## [Try it]
Below are some records. Retype exactly the lines from the one containing "none -> tan brick J6 level 1" through the one containing "none -> tan brick D8:D9 level 2", both included, skipping every picture.

## [Records]

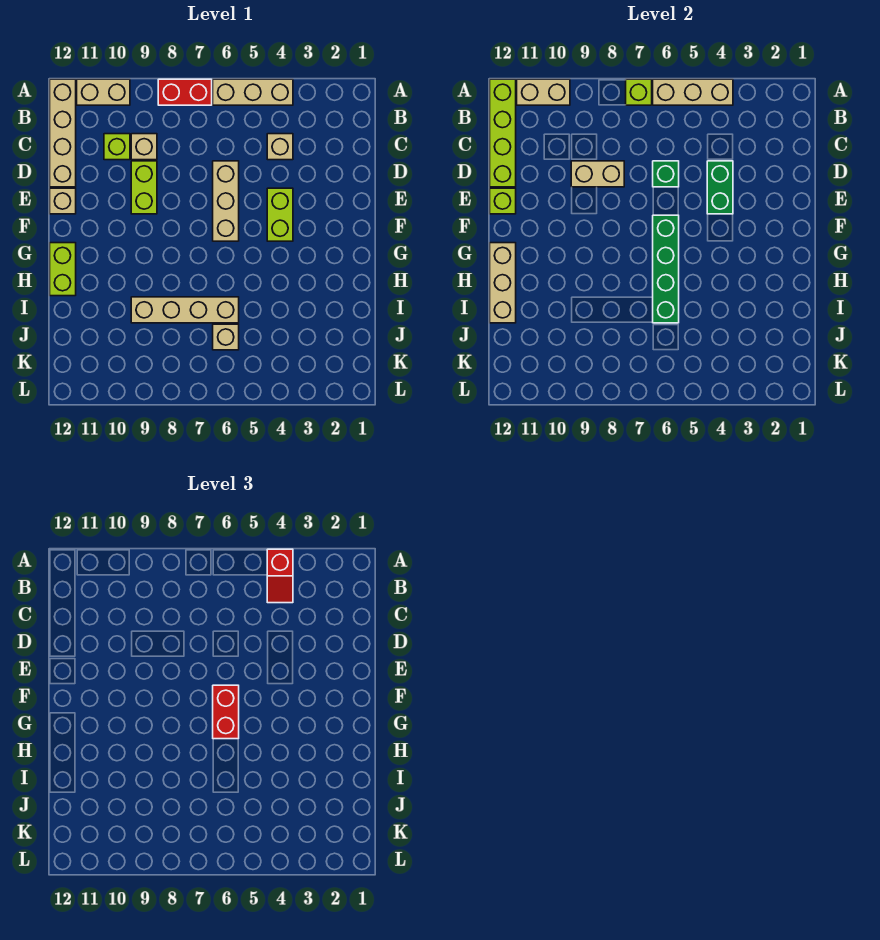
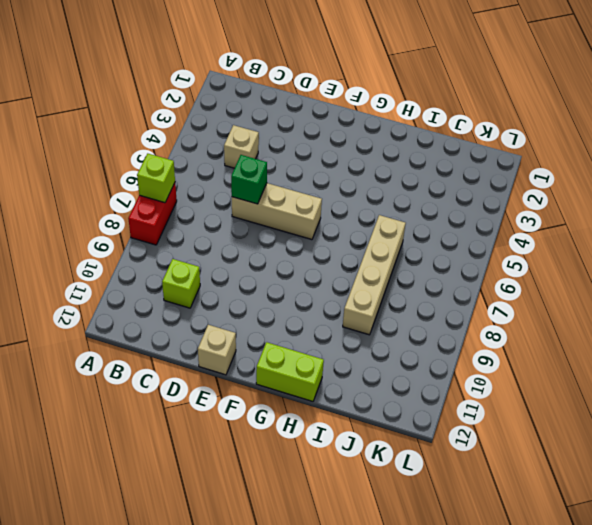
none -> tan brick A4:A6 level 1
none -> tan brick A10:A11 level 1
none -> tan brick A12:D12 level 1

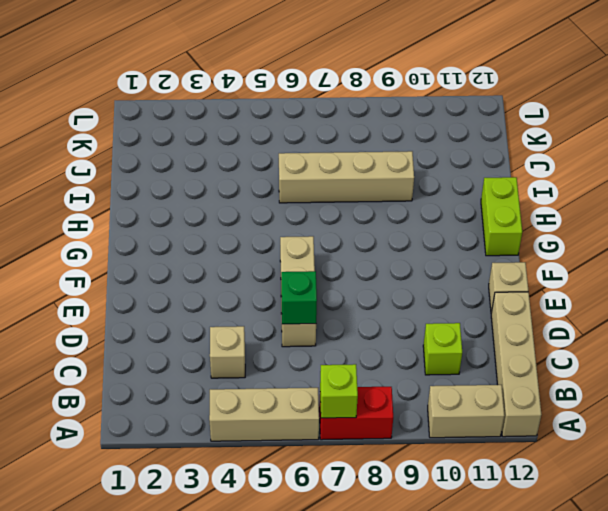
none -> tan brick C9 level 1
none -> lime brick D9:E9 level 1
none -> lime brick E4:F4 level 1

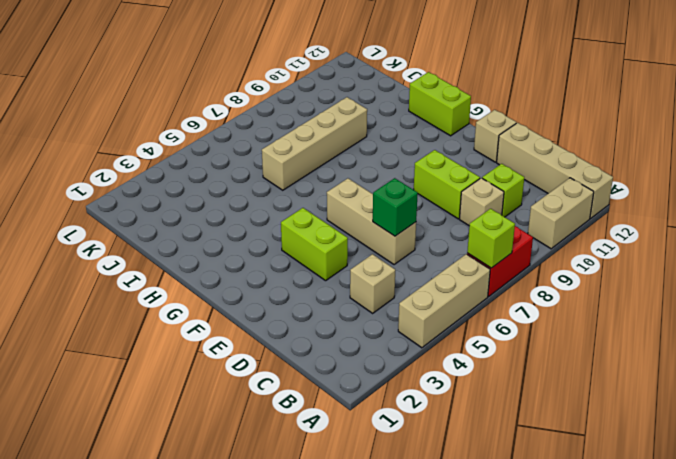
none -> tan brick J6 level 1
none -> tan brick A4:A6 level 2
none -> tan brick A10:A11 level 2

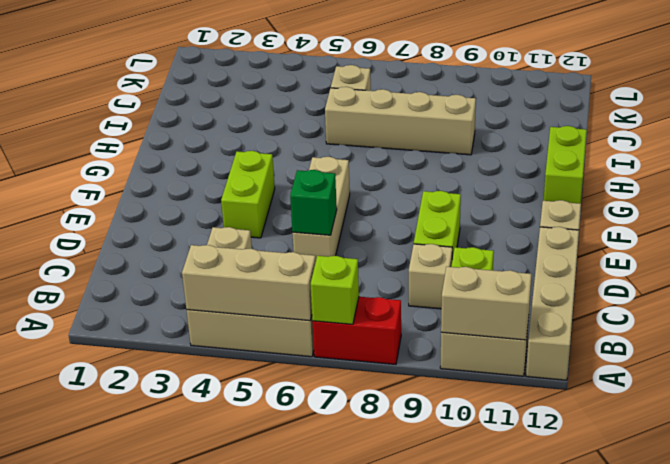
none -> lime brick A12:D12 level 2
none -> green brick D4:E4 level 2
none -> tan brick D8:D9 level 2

* * *

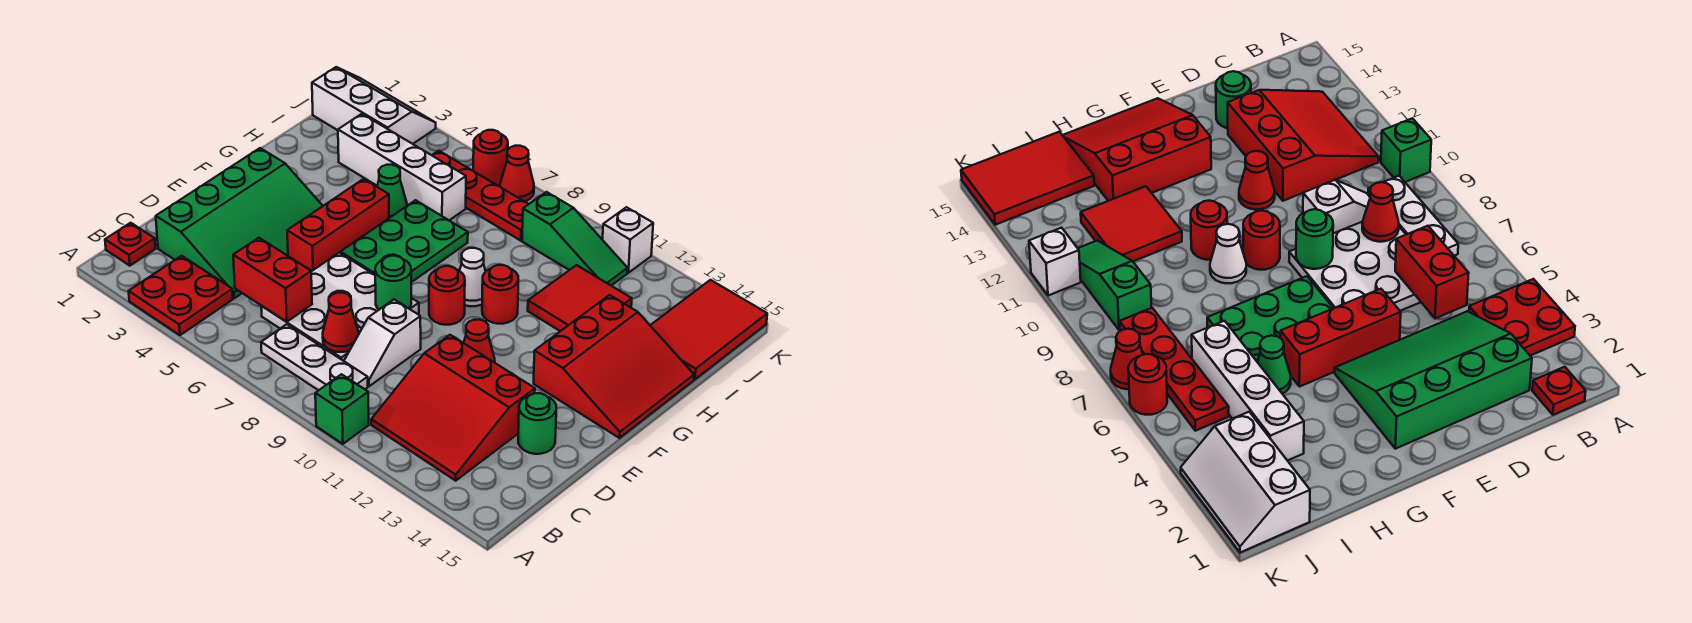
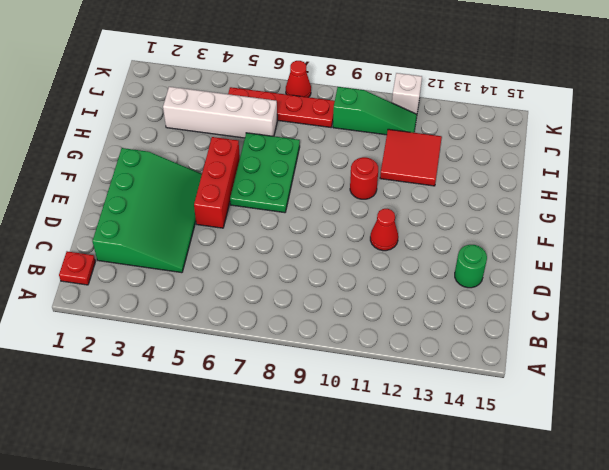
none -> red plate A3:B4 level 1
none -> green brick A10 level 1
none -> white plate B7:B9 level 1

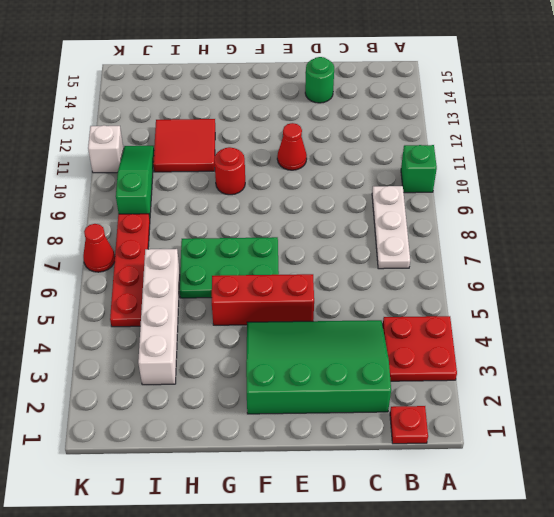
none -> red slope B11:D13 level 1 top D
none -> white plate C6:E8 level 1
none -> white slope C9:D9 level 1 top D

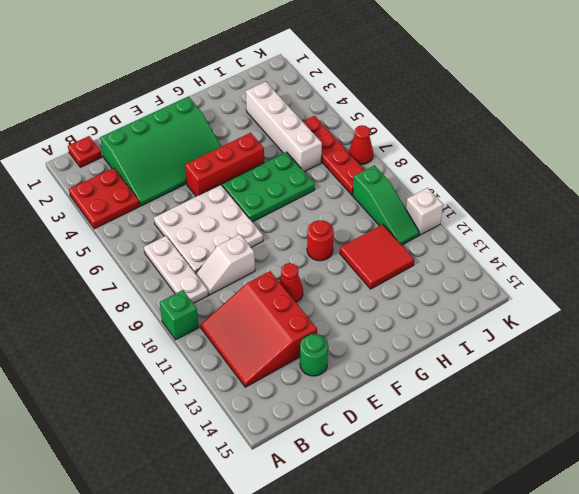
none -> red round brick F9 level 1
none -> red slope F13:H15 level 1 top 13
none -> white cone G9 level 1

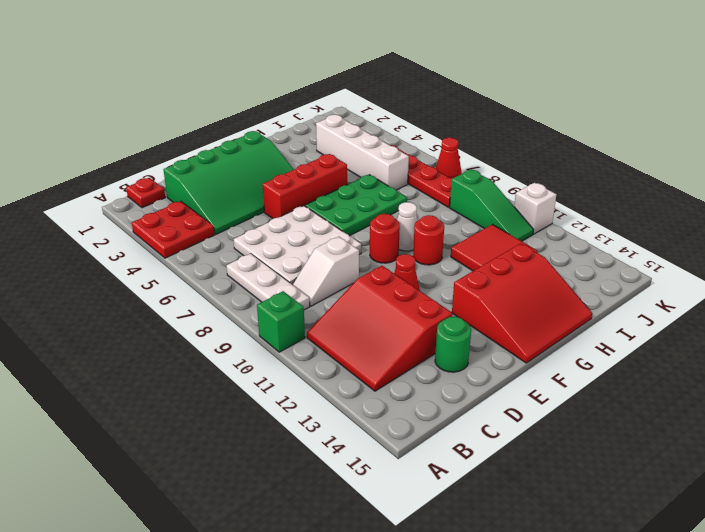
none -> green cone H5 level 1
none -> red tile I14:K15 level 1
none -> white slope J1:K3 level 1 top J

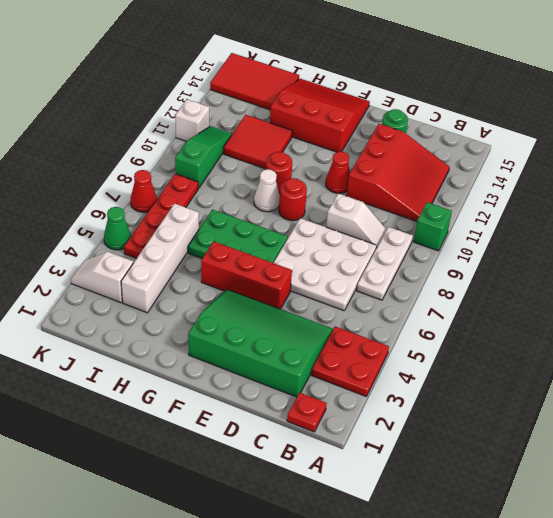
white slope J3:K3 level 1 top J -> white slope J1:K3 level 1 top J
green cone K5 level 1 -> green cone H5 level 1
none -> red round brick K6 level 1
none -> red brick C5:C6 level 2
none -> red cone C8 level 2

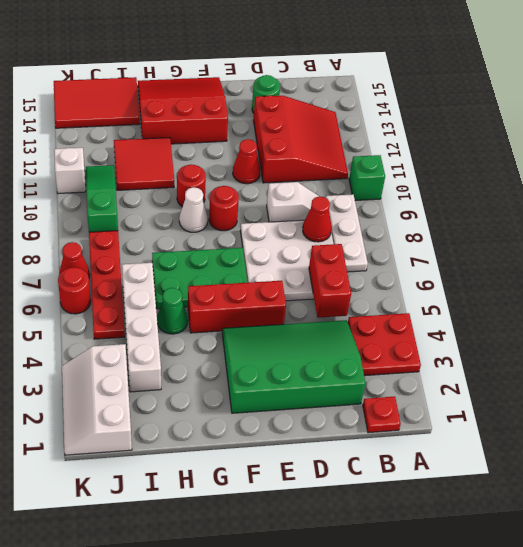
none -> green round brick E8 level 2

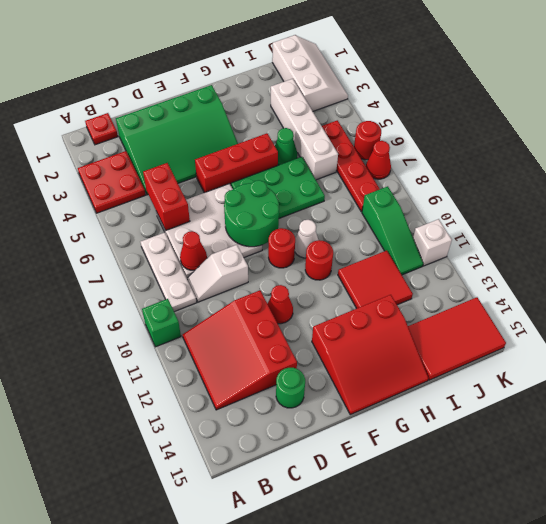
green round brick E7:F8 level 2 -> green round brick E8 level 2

## [Reply to the task]
none -> tan brick J6 level 1
none -> tan brick A4:A6 level 2
none -> tan brick A10:A11 level 2

none -> lime brick A12:D12 level 2
none -> green brick D4:E4 level 2
none -> tan brick D8:D9 level 2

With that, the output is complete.